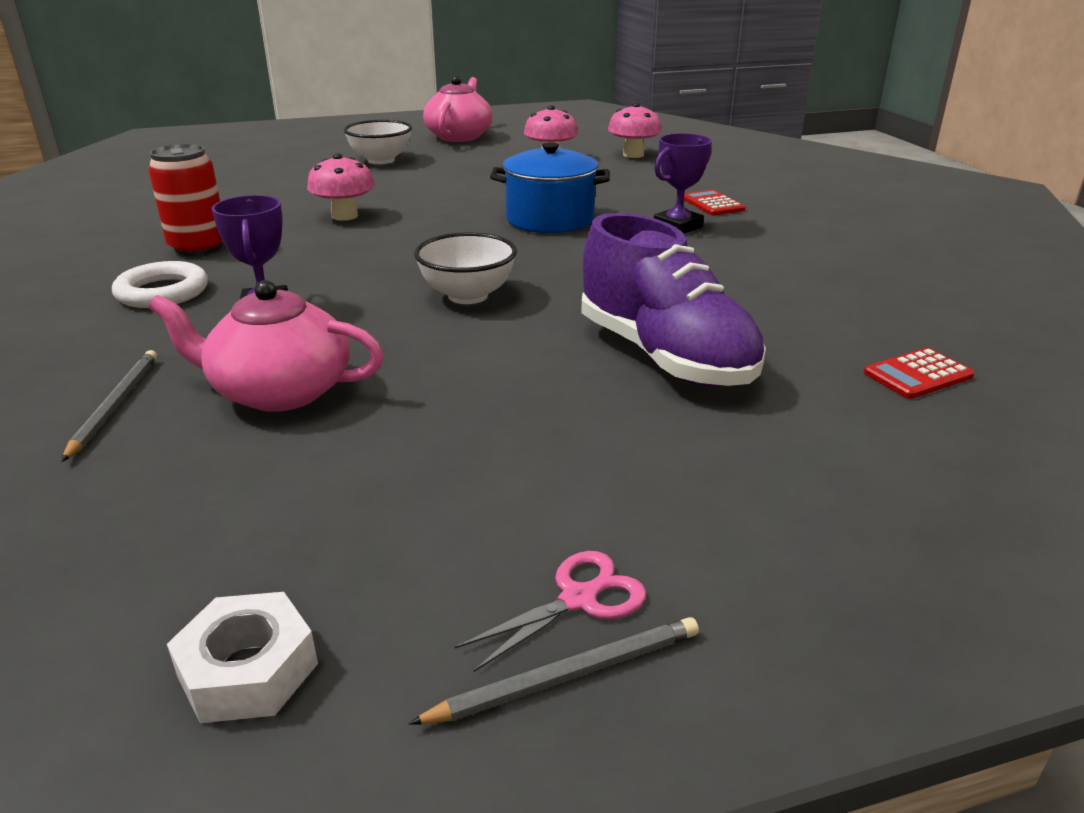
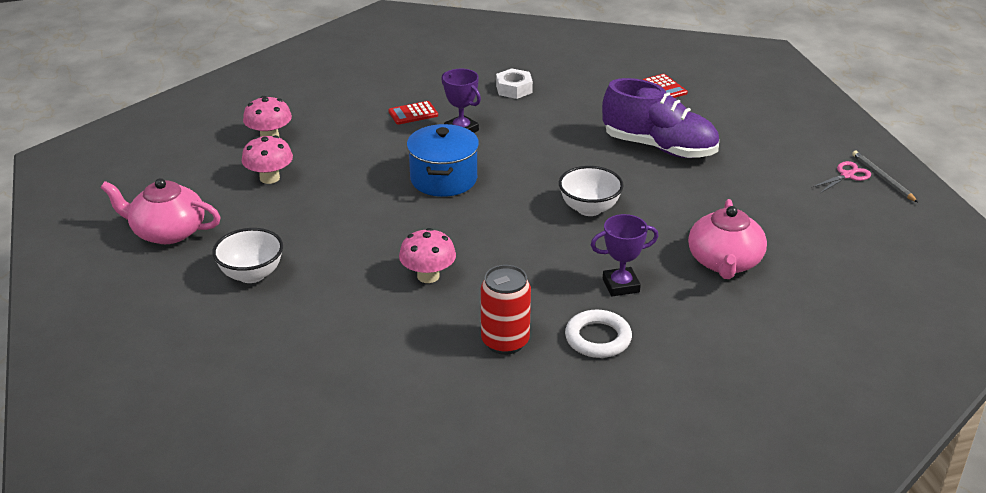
camera: 90 degrees left, 5 degrees up
(115, 405) = (754, 316): grey pencil -> none
(248, 670) = (909, 238): white nut -> white nut (514, 89)
(579, 599) = (847, 175): pink scissors -> pink scissors turned 90 degrees clockwise
(665, 357) = (659, 147): purple shoe -> purple shoe turned 60 degrees clockwise

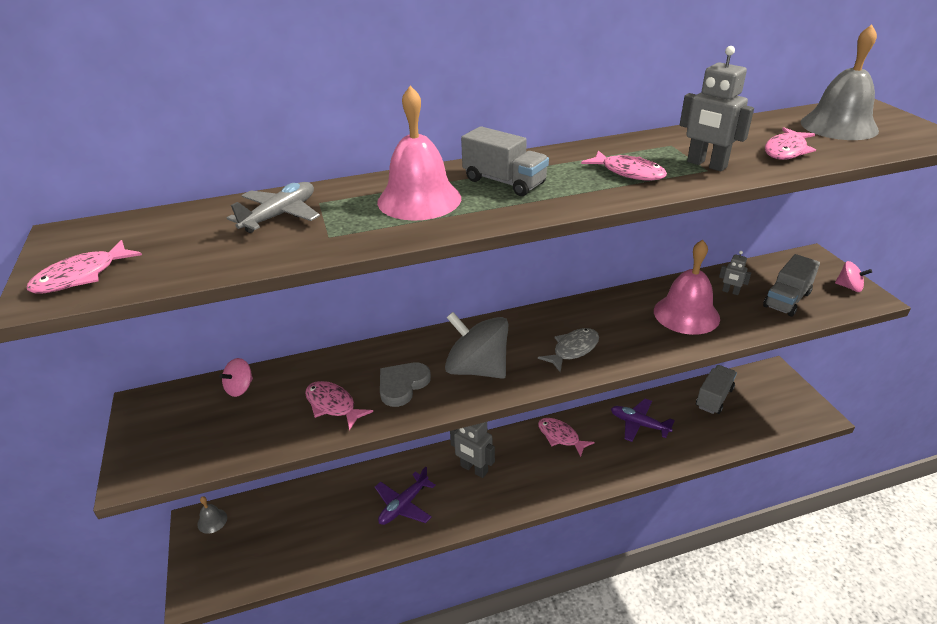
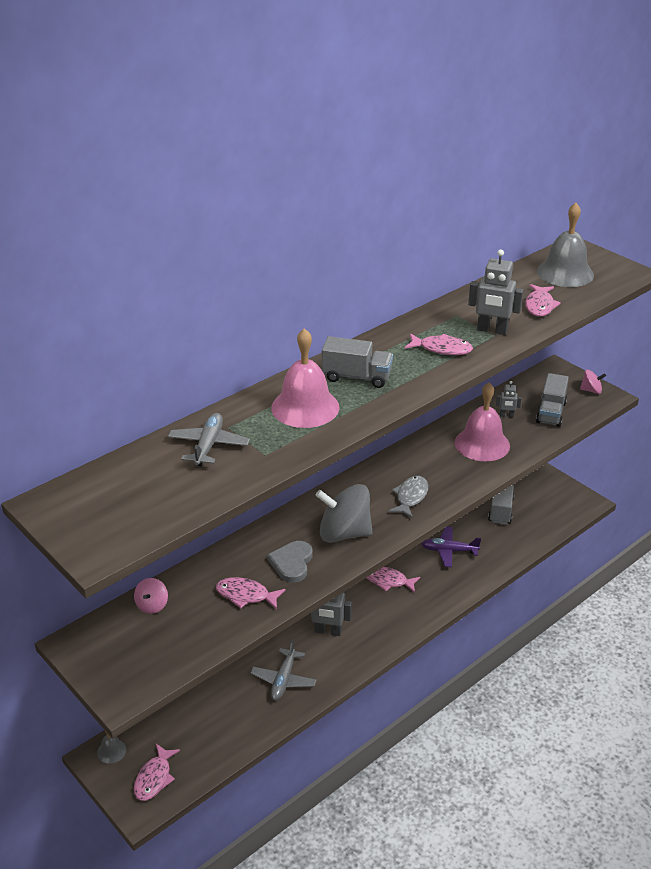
camera: 25 degrees left, 0 degrees up
(81, 276) = (107, 532): pink fish -> pink fish (154, 778)
(404, 505) = (283, 680): purple plane -> grey plane

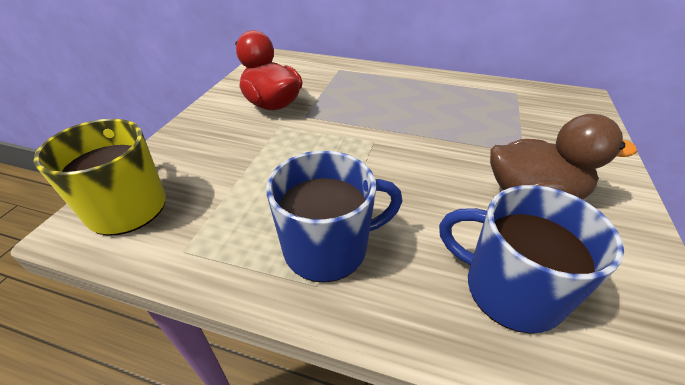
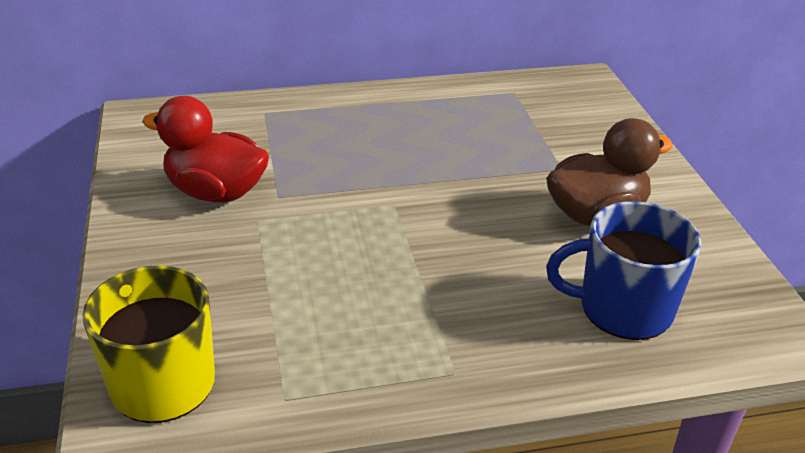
camera: 30 degrees left, 5 degrees down
(328, 247) = (438, 336): blue mug -> none

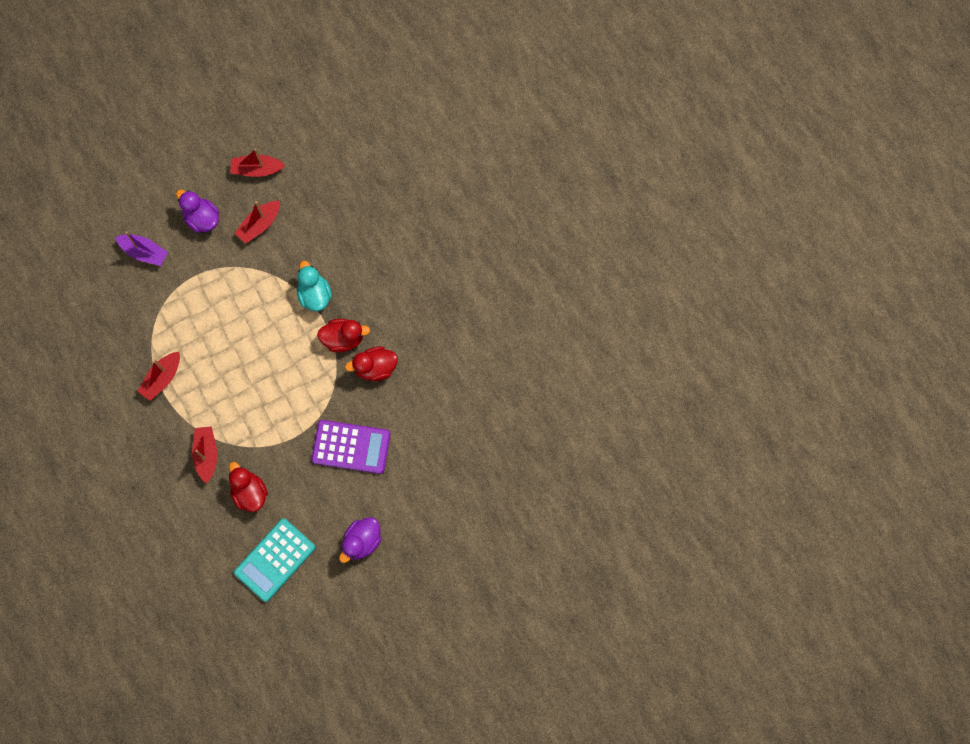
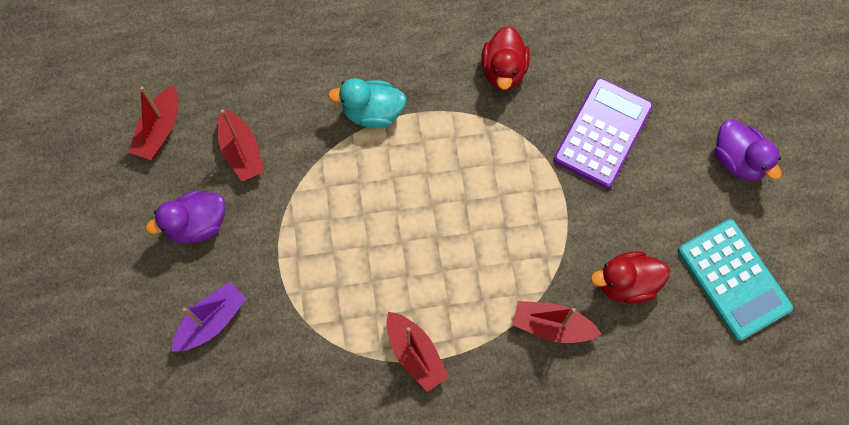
camera: 70 degrees left, 5 degrees down
(343, 338) = (448, 96): red duck -> none

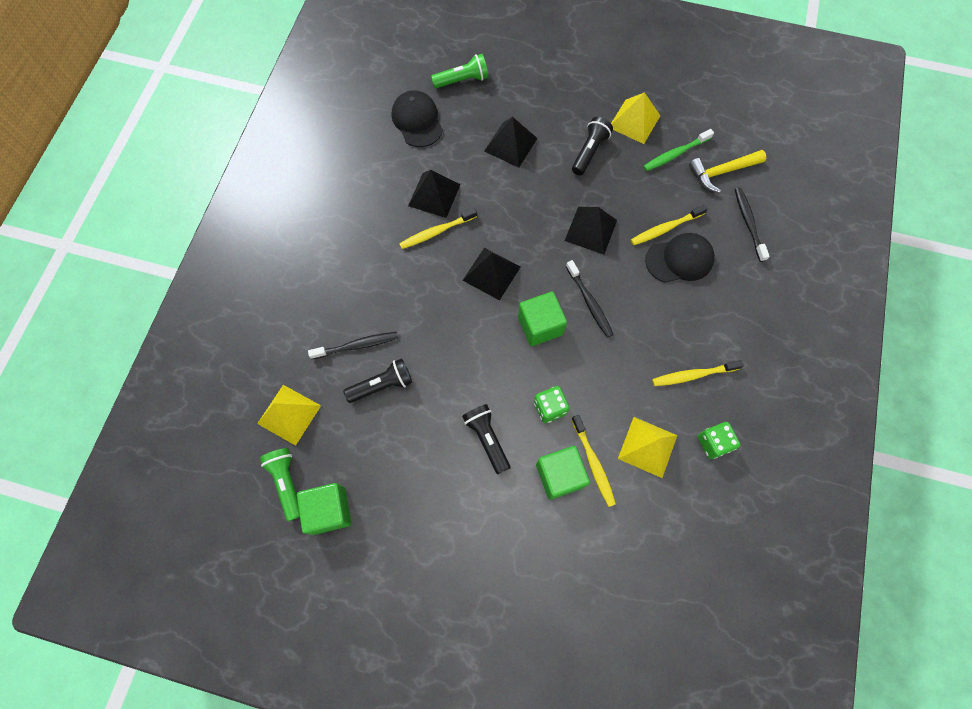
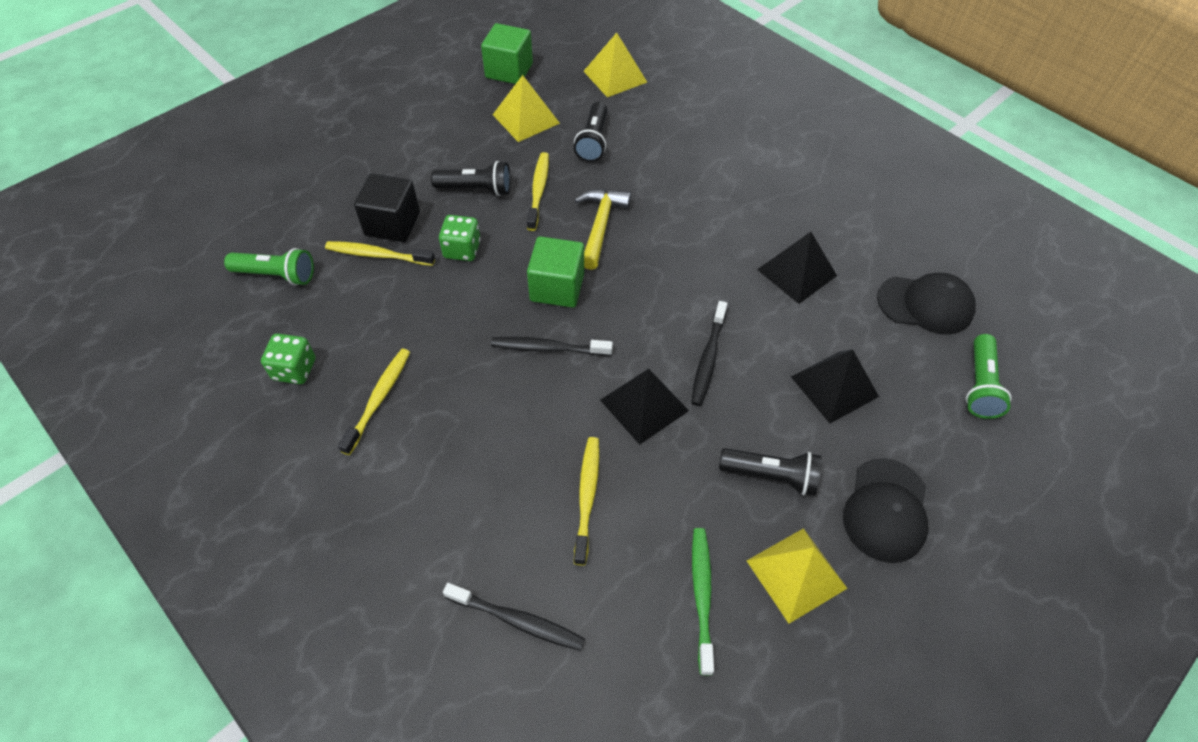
camera: 120 degrees right, 15 degrees down
(287, 482) = (555, 56): green flashlight -> green flashlight (276, 275)
(357, 345) = (648, 140): black toothbrush -> black toothbrush (708, 359)
(436, 232) = (742, 252): yellow toothbrush -> yellow toothbrush (538, 190)
(491, 273) = (654, 276): black pyramid -> none
(559, 475) = (392, 224): green cube -> black cube
(589, 152) = (771, 476): black flashlight -> black flashlight turned 45 degrees counterclockwise
(647, 447) = (349, 308): yellow pyramid -> yellow pyramid (526, 118)
(679, 259) = (530, 483): black cap -> black cap (886, 510)
(721, 172) = (628, 646): yellow hammer -> yellow hammer (600, 226)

━━━━━━━━

■ What the task requires: Transcribe exactly, starting at the line with "(589, 152) = (771, 476): black" and continuing through the last line of the data above; leave out all earlier lines.

■ Your solution:
(589, 152) = (771, 476): black flashlight -> black flashlight turned 45 degrees counterclockwise
(647, 447) = (349, 308): yellow pyramid -> yellow pyramid (526, 118)
(679, 259) = (530, 483): black cap -> black cap (886, 510)
(721, 172) = (628, 646): yellow hammer -> yellow hammer (600, 226)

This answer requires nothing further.